-------- STUDY MATERIAL --------
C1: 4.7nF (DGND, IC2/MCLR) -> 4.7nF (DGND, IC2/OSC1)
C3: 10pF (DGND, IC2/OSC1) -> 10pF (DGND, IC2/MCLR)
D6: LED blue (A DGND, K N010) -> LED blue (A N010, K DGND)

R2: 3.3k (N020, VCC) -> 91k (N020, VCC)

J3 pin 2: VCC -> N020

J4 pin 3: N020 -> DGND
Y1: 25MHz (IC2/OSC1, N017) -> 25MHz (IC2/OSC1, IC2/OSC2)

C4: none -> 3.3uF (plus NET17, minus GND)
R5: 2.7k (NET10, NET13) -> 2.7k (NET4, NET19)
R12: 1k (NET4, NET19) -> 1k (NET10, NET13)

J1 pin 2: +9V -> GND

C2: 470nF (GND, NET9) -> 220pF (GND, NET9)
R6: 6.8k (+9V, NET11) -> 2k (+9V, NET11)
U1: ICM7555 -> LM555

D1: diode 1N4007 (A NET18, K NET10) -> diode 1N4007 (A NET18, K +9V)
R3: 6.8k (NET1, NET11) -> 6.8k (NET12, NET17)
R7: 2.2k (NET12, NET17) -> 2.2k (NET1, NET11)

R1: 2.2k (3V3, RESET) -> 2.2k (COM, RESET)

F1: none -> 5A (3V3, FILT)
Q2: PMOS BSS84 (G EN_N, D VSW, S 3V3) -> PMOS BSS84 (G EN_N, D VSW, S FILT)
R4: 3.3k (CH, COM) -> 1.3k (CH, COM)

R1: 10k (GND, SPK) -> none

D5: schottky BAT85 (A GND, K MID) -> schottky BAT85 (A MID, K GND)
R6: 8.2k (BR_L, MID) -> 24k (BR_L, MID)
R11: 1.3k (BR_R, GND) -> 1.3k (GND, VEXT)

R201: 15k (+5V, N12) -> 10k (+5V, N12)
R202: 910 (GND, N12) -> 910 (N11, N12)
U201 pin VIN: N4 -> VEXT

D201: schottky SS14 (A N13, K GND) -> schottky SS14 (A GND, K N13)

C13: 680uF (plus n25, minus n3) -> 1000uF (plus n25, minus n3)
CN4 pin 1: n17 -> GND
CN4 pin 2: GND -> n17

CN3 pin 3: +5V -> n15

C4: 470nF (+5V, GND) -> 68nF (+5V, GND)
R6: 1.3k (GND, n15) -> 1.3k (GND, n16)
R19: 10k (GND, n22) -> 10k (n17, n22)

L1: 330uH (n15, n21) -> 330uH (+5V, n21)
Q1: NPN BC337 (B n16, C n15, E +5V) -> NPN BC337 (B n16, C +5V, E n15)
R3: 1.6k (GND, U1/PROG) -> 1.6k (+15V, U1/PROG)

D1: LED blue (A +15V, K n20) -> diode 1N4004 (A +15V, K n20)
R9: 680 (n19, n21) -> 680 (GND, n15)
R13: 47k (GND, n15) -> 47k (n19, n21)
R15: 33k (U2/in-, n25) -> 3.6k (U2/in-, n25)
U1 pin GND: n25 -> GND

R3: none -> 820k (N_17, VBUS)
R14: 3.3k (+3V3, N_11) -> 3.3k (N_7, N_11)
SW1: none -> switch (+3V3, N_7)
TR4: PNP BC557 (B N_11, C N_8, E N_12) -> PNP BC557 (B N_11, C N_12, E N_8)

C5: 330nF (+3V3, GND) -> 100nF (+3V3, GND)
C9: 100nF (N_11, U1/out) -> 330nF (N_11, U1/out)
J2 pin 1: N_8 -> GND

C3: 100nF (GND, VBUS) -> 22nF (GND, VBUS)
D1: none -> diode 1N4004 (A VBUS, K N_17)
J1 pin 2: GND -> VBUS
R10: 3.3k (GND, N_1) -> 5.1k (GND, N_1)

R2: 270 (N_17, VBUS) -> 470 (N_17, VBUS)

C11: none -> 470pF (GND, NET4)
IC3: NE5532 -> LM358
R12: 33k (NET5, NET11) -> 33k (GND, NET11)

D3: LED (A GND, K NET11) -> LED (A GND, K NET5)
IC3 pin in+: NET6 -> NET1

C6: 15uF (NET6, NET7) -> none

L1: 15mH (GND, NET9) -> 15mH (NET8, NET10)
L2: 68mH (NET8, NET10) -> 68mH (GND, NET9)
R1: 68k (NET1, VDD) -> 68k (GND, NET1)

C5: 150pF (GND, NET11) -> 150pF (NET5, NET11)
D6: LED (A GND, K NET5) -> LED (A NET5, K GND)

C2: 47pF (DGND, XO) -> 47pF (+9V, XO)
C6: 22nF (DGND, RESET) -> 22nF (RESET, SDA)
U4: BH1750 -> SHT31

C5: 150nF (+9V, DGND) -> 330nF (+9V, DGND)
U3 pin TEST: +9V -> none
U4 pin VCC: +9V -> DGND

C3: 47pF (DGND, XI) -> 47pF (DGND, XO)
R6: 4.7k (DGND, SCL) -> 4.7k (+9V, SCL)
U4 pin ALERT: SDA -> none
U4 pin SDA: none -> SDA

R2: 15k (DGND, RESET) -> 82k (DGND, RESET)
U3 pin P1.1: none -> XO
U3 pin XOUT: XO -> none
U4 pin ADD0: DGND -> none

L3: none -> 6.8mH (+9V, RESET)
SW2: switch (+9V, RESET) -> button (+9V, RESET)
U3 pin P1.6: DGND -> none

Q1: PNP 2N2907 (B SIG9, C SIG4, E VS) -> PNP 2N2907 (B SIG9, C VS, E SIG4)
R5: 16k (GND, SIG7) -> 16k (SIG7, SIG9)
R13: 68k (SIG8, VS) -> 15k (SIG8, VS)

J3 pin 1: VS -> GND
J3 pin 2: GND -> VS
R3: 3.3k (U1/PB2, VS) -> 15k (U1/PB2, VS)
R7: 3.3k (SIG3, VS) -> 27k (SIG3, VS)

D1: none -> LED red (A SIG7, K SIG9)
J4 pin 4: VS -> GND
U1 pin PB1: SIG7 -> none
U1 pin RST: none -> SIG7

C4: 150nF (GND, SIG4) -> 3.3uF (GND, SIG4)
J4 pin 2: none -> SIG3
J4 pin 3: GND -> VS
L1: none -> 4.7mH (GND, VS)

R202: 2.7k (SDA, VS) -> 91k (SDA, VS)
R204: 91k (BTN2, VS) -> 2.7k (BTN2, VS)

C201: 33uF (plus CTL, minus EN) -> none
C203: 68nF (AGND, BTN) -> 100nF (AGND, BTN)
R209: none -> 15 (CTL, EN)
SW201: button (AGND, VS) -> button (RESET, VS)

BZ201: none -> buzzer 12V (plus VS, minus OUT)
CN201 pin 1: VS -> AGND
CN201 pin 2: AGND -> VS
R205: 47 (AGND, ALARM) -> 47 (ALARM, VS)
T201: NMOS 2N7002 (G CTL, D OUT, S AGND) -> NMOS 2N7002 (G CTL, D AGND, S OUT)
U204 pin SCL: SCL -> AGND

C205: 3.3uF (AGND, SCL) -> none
--------
TASK REQUIREMENTS: Your job is to give the listing again exactly as it was written.

WRITTEN ANSWER:
C1: 4.7nF (DGND, IC2/MCLR) -> 4.7nF (DGND, IC2/OSC1)
C3: 10pF (DGND, IC2/OSC1) -> 10pF (DGND, IC2/MCLR)
D6: LED blue (A DGND, K N010) -> LED blue (A N010, K DGND)

R2: 3.3k (N020, VCC) -> 91k (N020, VCC)

J3 pin 2: VCC -> N020

J4 pin 3: N020 -> DGND
Y1: 25MHz (IC2/OSC1, N017) -> 25MHz (IC2/OSC1, IC2/OSC2)

C4: none -> 3.3uF (plus NET17, minus GND)
R5: 2.7k (NET10, NET13) -> 2.7k (NET4, NET19)
R12: 1k (NET4, NET19) -> 1k (NET10, NET13)

J1 pin 2: +9V -> GND

C2: 470nF (GND, NET9) -> 220pF (GND, NET9)
R6: 6.8k (+9V, NET11) -> 2k (+9V, NET11)
U1: ICM7555 -> LM555

D1: diode 1N4007 (A NET18, K NET10) -> diode 1N4007 (A NET18, K +9V)
R3: 6.8k (NET1, NET11) -> 6.8k (NET12, NET17)
R7: 2.2k (NET12, NET17) -> 2.2k (NET1, NET11)

R1: 2.2k (3V3, RESET) -> 2.2k (COM, RESET)

F1: none -> 5A (3V3, FILT)
Q2: PMOS BSS84 (G EN_N, D VSW, S 3V3) -> PMOS BSS84 (G EN_N, D VSW, S FILT)
R4: 3.3k (CH, COM) -> 1.3k (CH, COM)

R1: 10k (GND, SPK) -> none

D5: schottky BAT85 (A GND, K MID) -> schottky BAT85 (A MID, K GND)
R6: 8.2k (BR_L, MID) -> 24k (BR_L, MID)
R11: 1.3k (BR_R, GND) -> 1.3k (GND, VEXT)

R201: 15k (+5V, N12) -> 10k (+5V, N12)
R202: 910 (GND, N12) -> 910 (N11, N12)
U201 pin VIN: N4 -> VEXT

D201: schottky SS14 (A N13, K GND) -> schottky SS14 (A GND, K N13)

C13: 680uF (plus n25, minus n3) -> 1000uF (plus n25, minus n3)
CN4 pin 1: n17 -> GND
CN4 pin 2: GND -> n17

CN3 pin 3: +5V -> n15

C4: 470nF (+5V, GND) -> 68nF (+5V, GND)
R6: 1.3k (GND, n15) -> 1.3k (GND, n16)
R19: 10k (GND, n22) -> 10k (n17, n22)

L1: 330uH (n15, n21) -> 330uH (+5V, n21)
Q1: NPN BC337 (B n16, C n15, E +5V) -> NPN BC337 (B n16, C +5V, E n15)
R3: 1.6k (GND, U1/PROG) -> 1.6k (+15V, U1/PROG)

D1: LED blue (A +15V, K n20) -> diode 1N4004 (A +15V, K n20)
R9: 680 (n19, n21) -> 680 (GND, n15)
R13: 47k (GND, n15) -> 47k (n19, n21)
R15: 33k (U2/in-, n25) -> 3.6k (U2/in-, n25)
U1 pin GND: n25 -> GND

R3: none -> 820k (N_17, VBUS)
R14: 3.3k (+3V3, N_11) -> 3.3k (N_7, N_11)
SW1: none -> switch (+3V3, N_7)
TR4: PNP BC557 (B N_11, C N_8, E N_12) -> PNP BC557 (B N_11, C N_12, E N_8)

C5: 330nF (+3V3, GND) -> 100nF (+3V3, GND)
C9: 100nF (N_11, U1/out) -> 330nF (N_11, U1/out)
J2 pin 1: N_8 -> GND

C3: 100nF (GND, VBUS) -> 22nF (GND, VBUS)
D1: none -> diode 1N4004 (A VBUS, K N_17)
J1 pin 2: GND -> VBUS
R10: 3.3k (GND, N_1) -> 5.1k (GND, N_1)

R2: 270 (N_17, VBUS) -> 470 (N_17, VBUS)

C11: none -> 470pF (GND, NET4)
IC3: NE5532 -> LM358
R12: 33k (NET5, NET11) -> 33k (GND, NET11)

D3: LED (A GND, K NET11) -> LED (A GND, K NET5)
IC3 pin in+: NET6 -> NET1

C6: 15uF (NET6, NET7) -> none

L1: 15mH (GND, NET9) -> 15mH (NET8, NET10)
L2: 68mH (NET8, NET10) -> 68mH (GND, NET9)
R1: 68k (NET1, VDD) -> 68k (GND, NET1)

C5: 150pF (GND, NET11) -> 150pF (NET5, NET11)
D6: LED (A GND, K NET5) -> LED (A NET5, K GND)

C2: 47pF (DGND, XO) -> 47pF (+9V, XO)
C6: 22nF (DGND, RESET) -> 22nF (RESET, SDA)
U4: BH1750 -> SHT31

C5: 150nF (+9V, DGND) -> 330nF (+9V, DGND)
U3 pin TEST: +9V -> none
U4 pin VCC: +9V -> DGND

C3: 47pF (DGND, XI) -> 47pF (DGND, XO)
R6: 4.7k (DGND, SCL) -> 4.7k (+9V, SCL)
U4 pin ALERT: SDA -> none
U4 pin SDA: none -> SDA

R2: 15k (DGND, RESET) -> 82k (DGND, RESET)
U3 pin P1.1: none -> XO
U3 pin XOUT: XO -> none
U4 pin ADD0: DGND -> none

L3: none -> 6.8mH (+9V, RESET)
SW2: switch (+9V, RESET) -> button (+9V, RESET)
U3 pin P1.6: DGND -> none

Q1: PNP 2N2907 (B SIG9, C SIG4, E VS) -> PNP 2N2907 (B SIG9, C VS, E SIG4)
R5: 16k (GND, SIG7) -> 16k (SIG7, SIG9)
R13: 68k (SIG8, VS) -> 15k (SIG8, VS)

J3 pin 1: VS -> GND
J3 pin 2: GND -> VS
R3: 3.3k (U1/PB2, VS) -> 15k (U1/PB2, VS)
R7: 3.3k (SIG3, VS) -> 27k (SIG3, VS)

D1: none -> LED red (A SIG7, K SIG9)
J4 pin 4: VS -> GND
U1 pin PB1: SIG7 -> none
U1 pin RST: none -> SIG7

C4: 150nF (GND, SIG4) -> 3.3uF (GND, SIG4)
J4 pin 2: none -> SIG3
J4 pin 3: GND -> VS
L1: none -> 4.7mH (GND, VS)

R202: 2.7k (SDA, VS) -> 91k (SDA, VS)
R204: 91k (BTN2, VS) -> 2.7k (BTN2, VS)

C201: 33uF (plus CTL, minus EN) -> none
C203: 68nF (AGND, BTN) -> 100nF (AGND, BTN)
R209: none -> 15 (CTL, EN)
SW201: button (AGND, VS) -> button (RESET, VS)

BZ201: none -> buzzer 12V (plus VS, minus OUT)
CN201 pin 1: VS -> AGND
CN201 pin 2: AGND -> VS
R205: 47 (AGND, ALARM) -> 47 (ALARM, VS)
T201: NMOS 2N7002 (G CTL, D OUT, S AGND) -> NMOS 2N7002 (G CTL, D AGND, S OUT)
U204 pin SCL: SCL -> AGND

C205: 3.3uF (AGND, SCL) -> none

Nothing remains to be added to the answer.